Change listing data:
+--

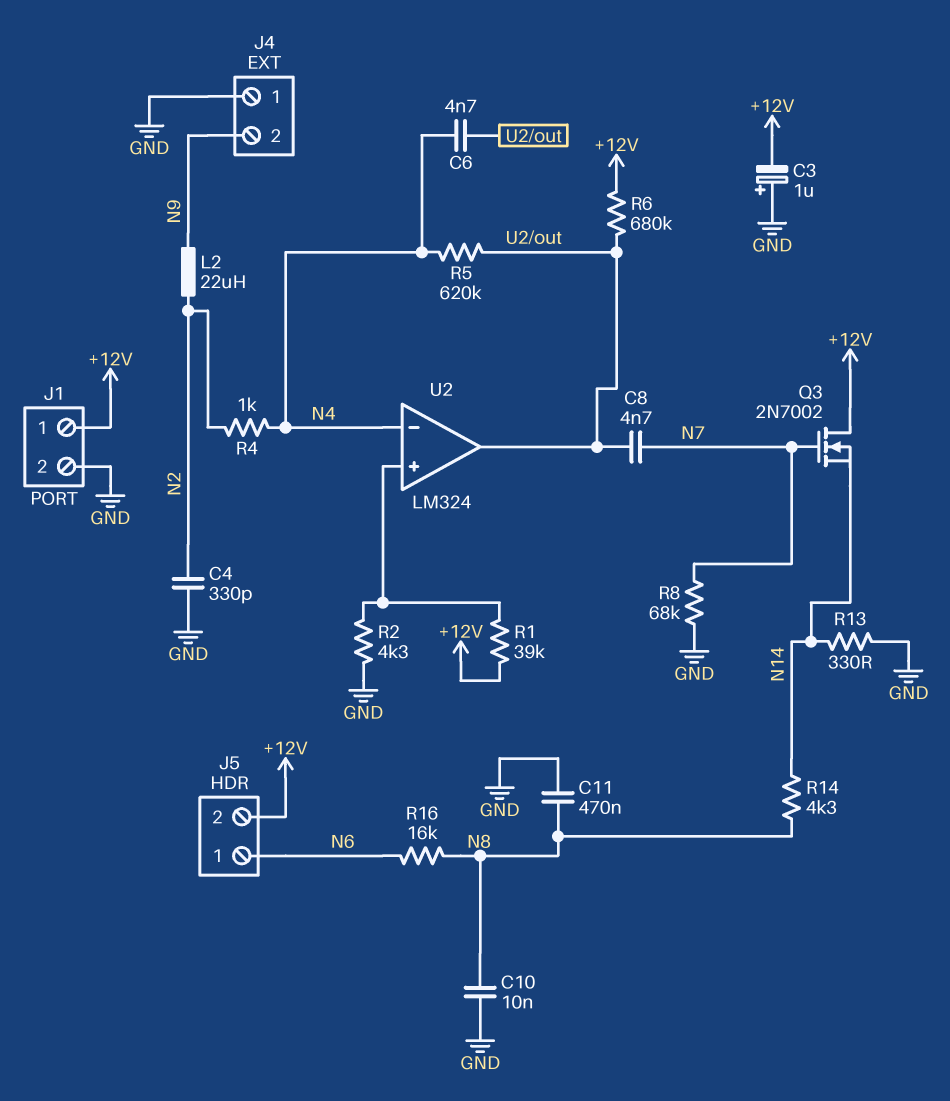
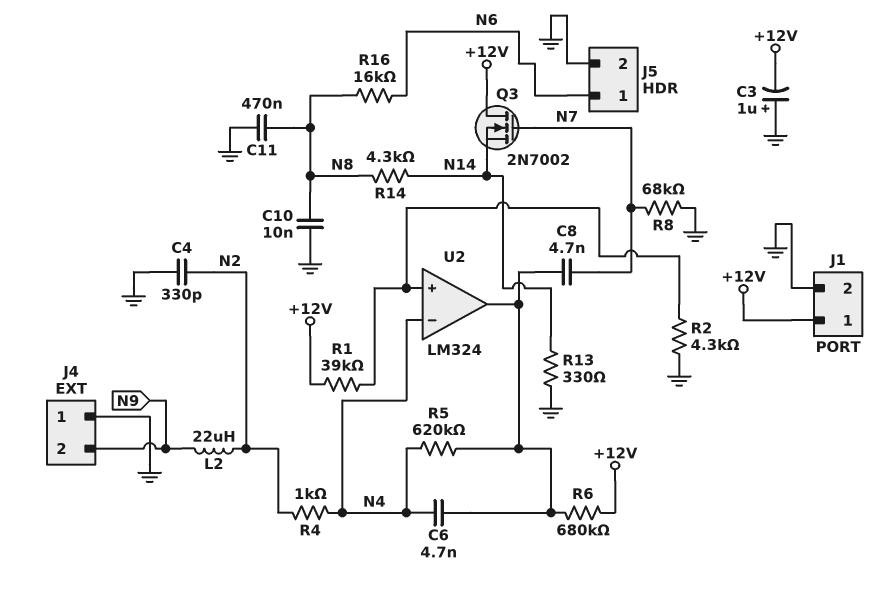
J5 pin 2: +12V -> GND

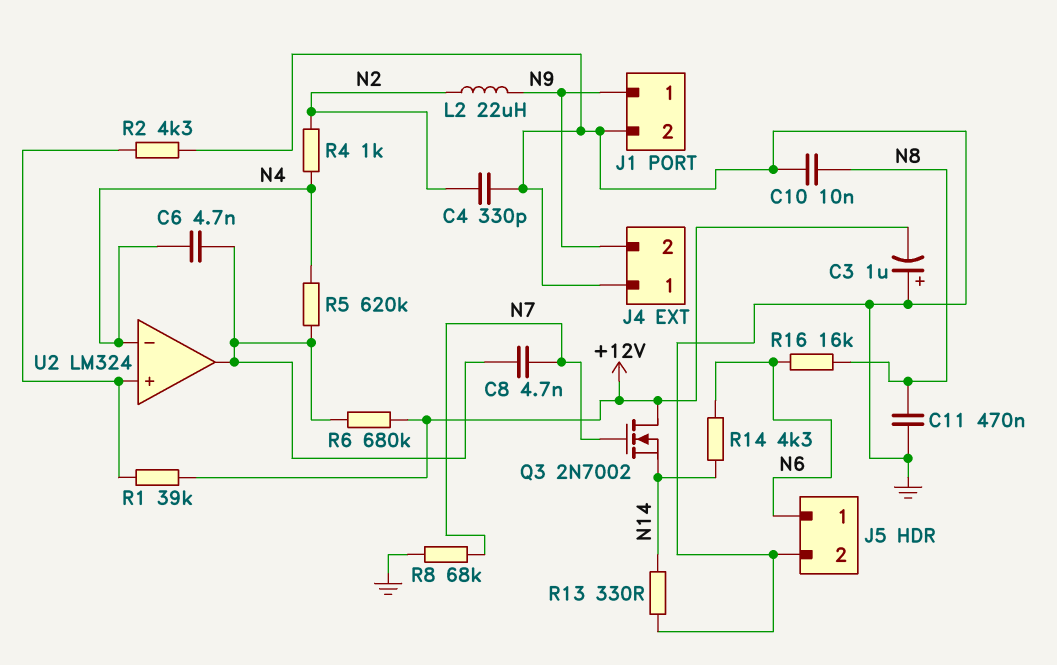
J1 pin 1: +12V -> N9
R14: 4.3k (N8, N14) -> 4.3k (N6, N14)

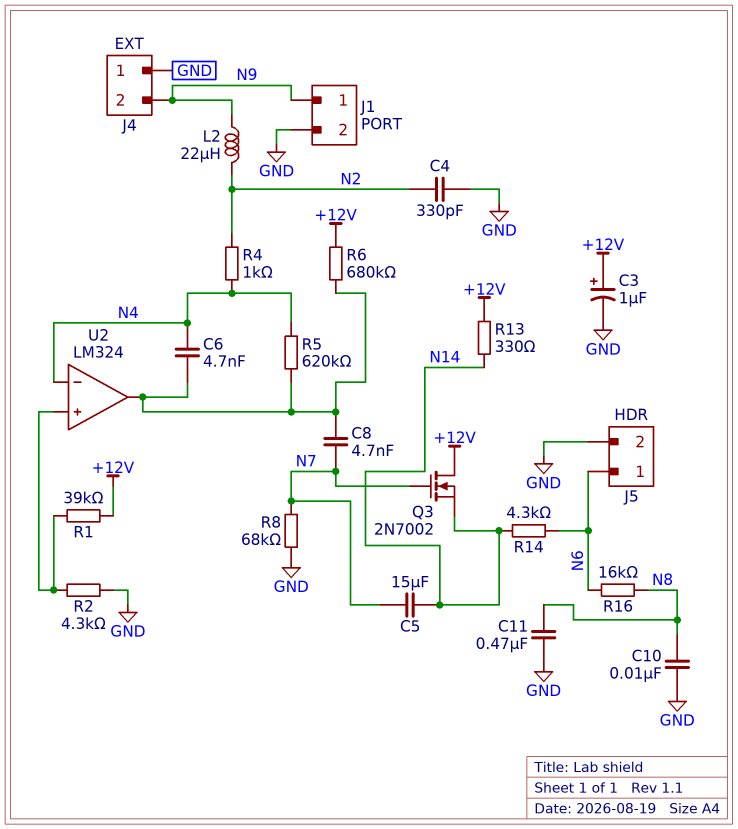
C3: 1uF (plus GND, minus +12V) -> 1uF (plus +12V, minus GND)
C5: none -> 15uF (N7, N14)
R13: 330 (GND, N14) -> 330 (+12V, N14)

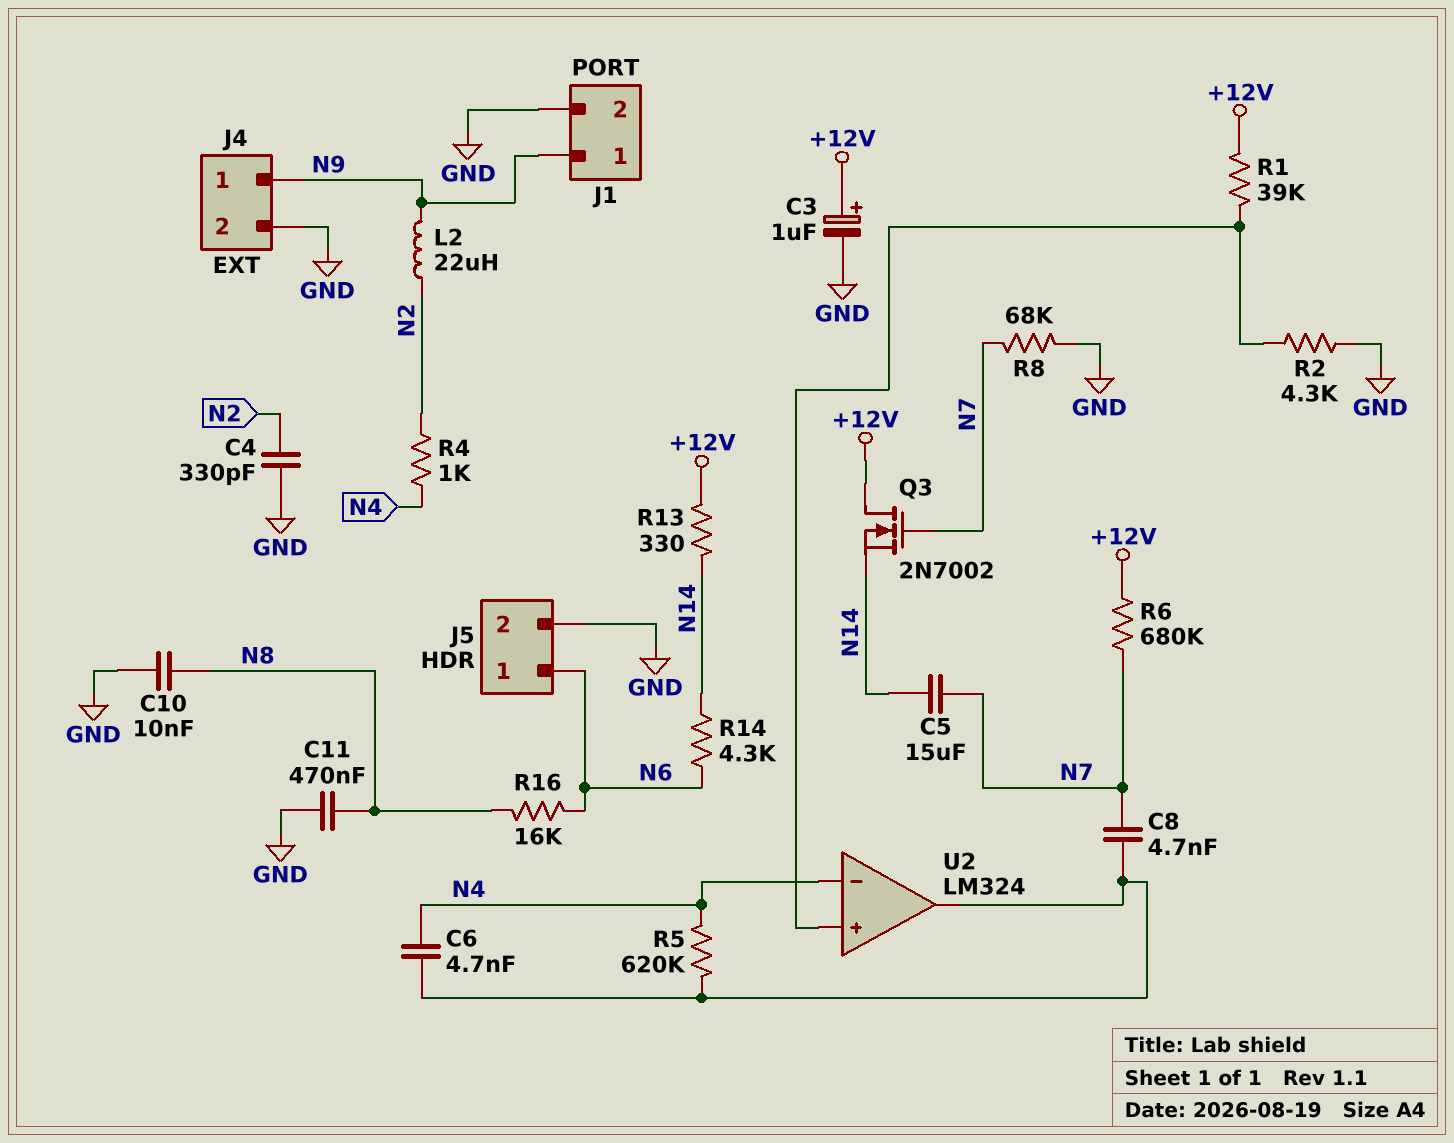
J4 pin 1: GND -> N9
J4 pin 2: N9 -> GND
R6: 680k (+12V, U2/out) -> 680k (+12V, N7)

+--

Activity » Every record must be set down again exactly; pictures do not belong in the copy.

Answer for the task »
J5 pin 2: +12V -> GND

J1 pin 1: +12V -> N9
R14: 4.3k (N8, N14) -> 4.3k (N6, N14)

C3: 1uF (plus GND, minus +12V) -> 1uF (plus +12V, minus GND)
C5: none -> 15uF (N7, N14)
R13: 330 (GND, N14) -> 330 (+12V, N14)

J4 pin 1: GND -> N9
J4 pin 2: N9 -> GND
R6: 680k (+12V, U2/out) -> 680k (+12V, N7)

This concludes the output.